ACTIVITY -
Pictures are to be omitted; everything else in the data must be transcribed exactly.

DATA FOR THE TASK -
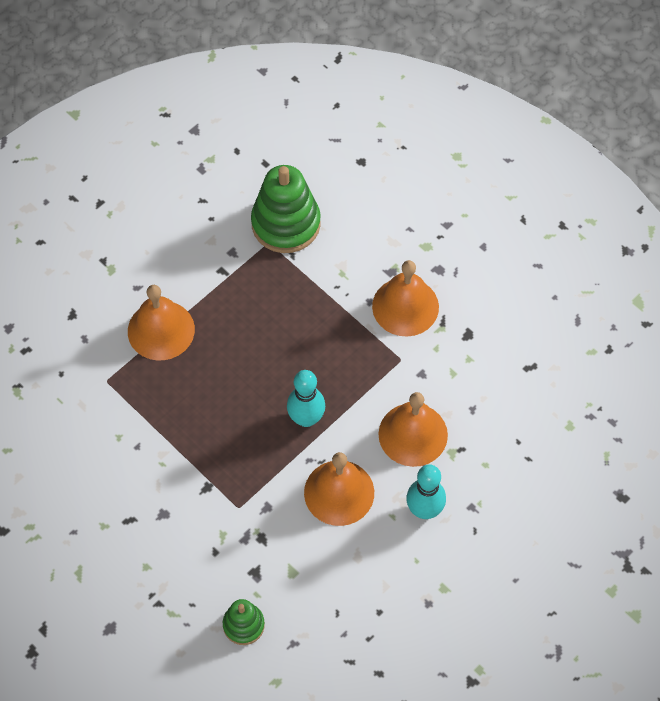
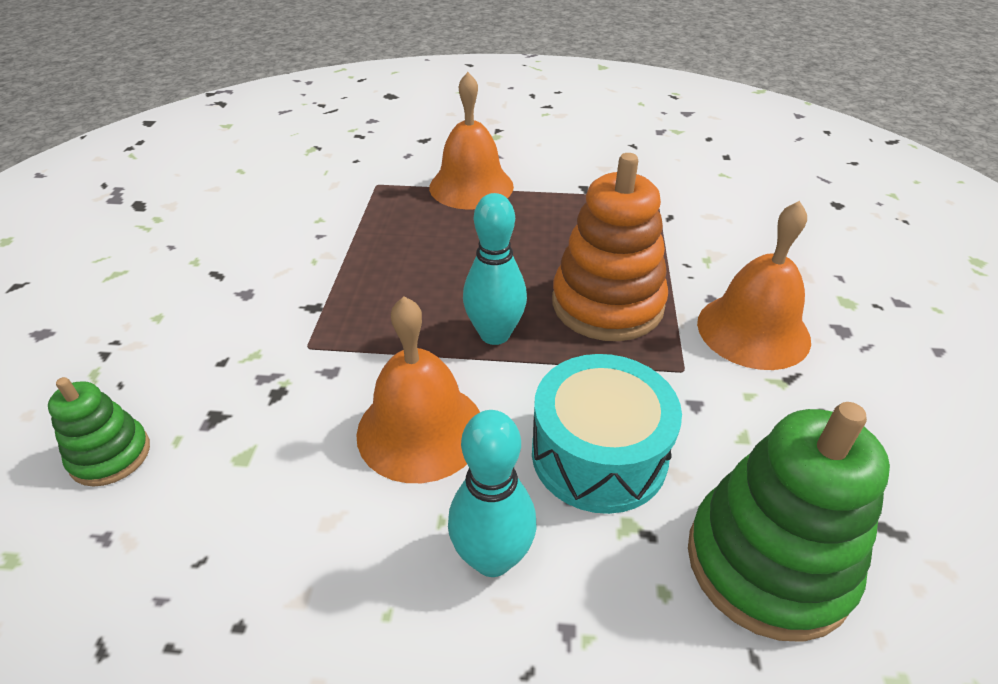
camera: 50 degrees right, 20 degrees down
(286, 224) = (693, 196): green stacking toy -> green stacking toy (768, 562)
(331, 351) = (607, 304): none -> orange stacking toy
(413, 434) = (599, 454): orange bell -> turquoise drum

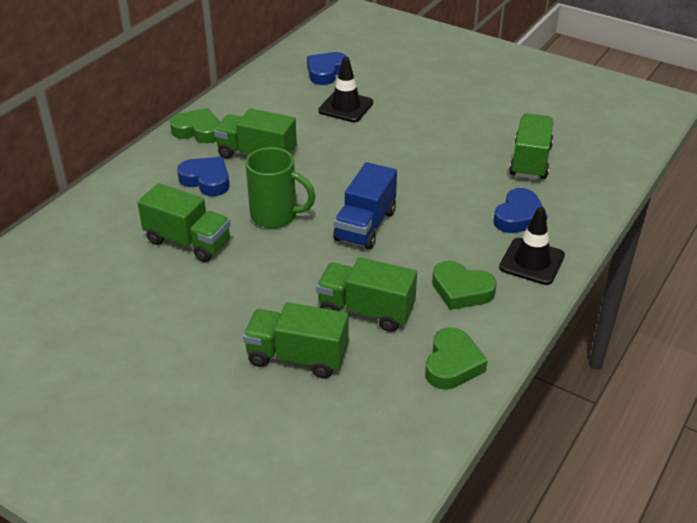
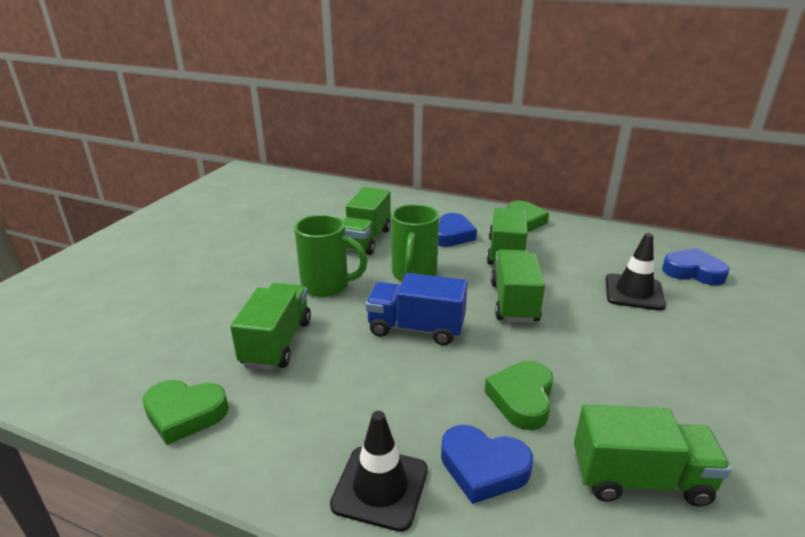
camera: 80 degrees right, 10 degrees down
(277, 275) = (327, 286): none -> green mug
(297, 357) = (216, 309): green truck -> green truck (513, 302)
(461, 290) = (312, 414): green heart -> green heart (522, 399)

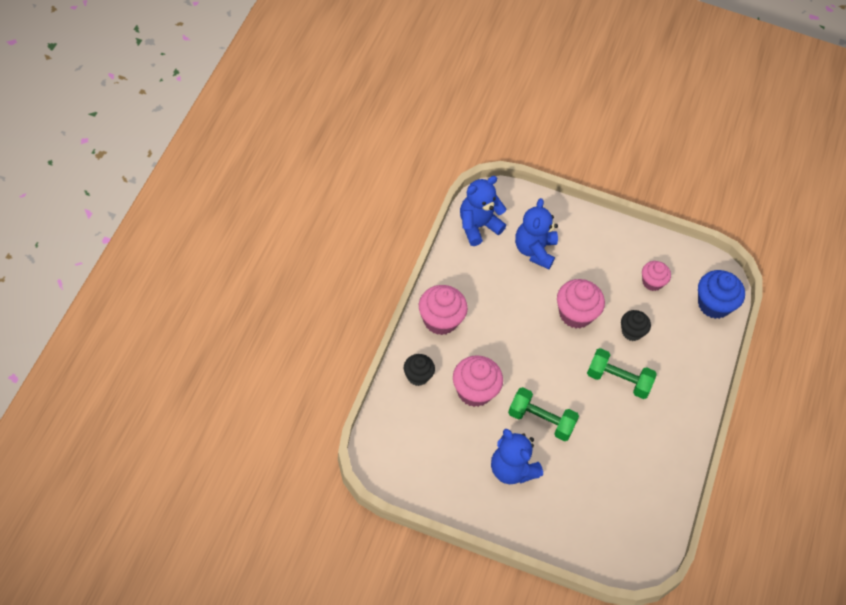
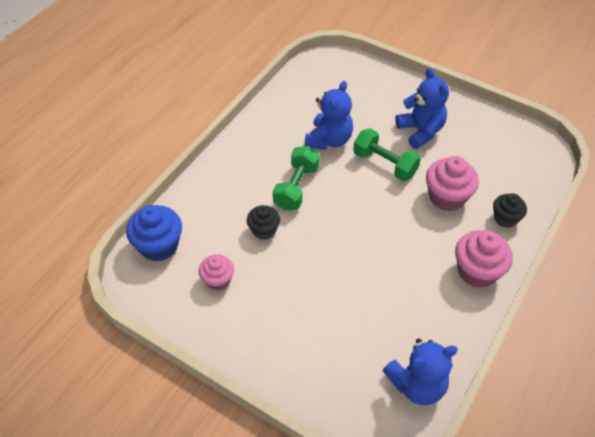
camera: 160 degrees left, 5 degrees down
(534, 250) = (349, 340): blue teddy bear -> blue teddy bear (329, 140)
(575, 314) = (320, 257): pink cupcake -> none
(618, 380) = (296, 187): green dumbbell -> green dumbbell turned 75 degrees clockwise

ANSWER SPACE -
camera: 50 degrees right, 20 degrees down
(286, 224) = (693, 196): green stacking toy -> green stacking toy (768, 562)
(331, 351) = (607, 304): none -> orange stacking toy
(413, 434) = (599, 454): orange bell -> turquoise drum

camera: 80 degrees right, 10 degrees down
(277, 275) = (327, 286): none -> green mug
(297, 357) = (216, 309): green truck -> green truck (513, 302)
(461, 290) = (312, 414): green heart -> green heart (522, 399)

camera: 160 degrees left, 5 degrees down
(534, 250) = (349, 340): blue teddy bear -> blue teddy bear (329, 140)
(575, 314) = (320, 257): pink cupcake -> none
(618, 380) = (296, 187): green dumbbell -> green dumbbell turned 75 degrees clockwise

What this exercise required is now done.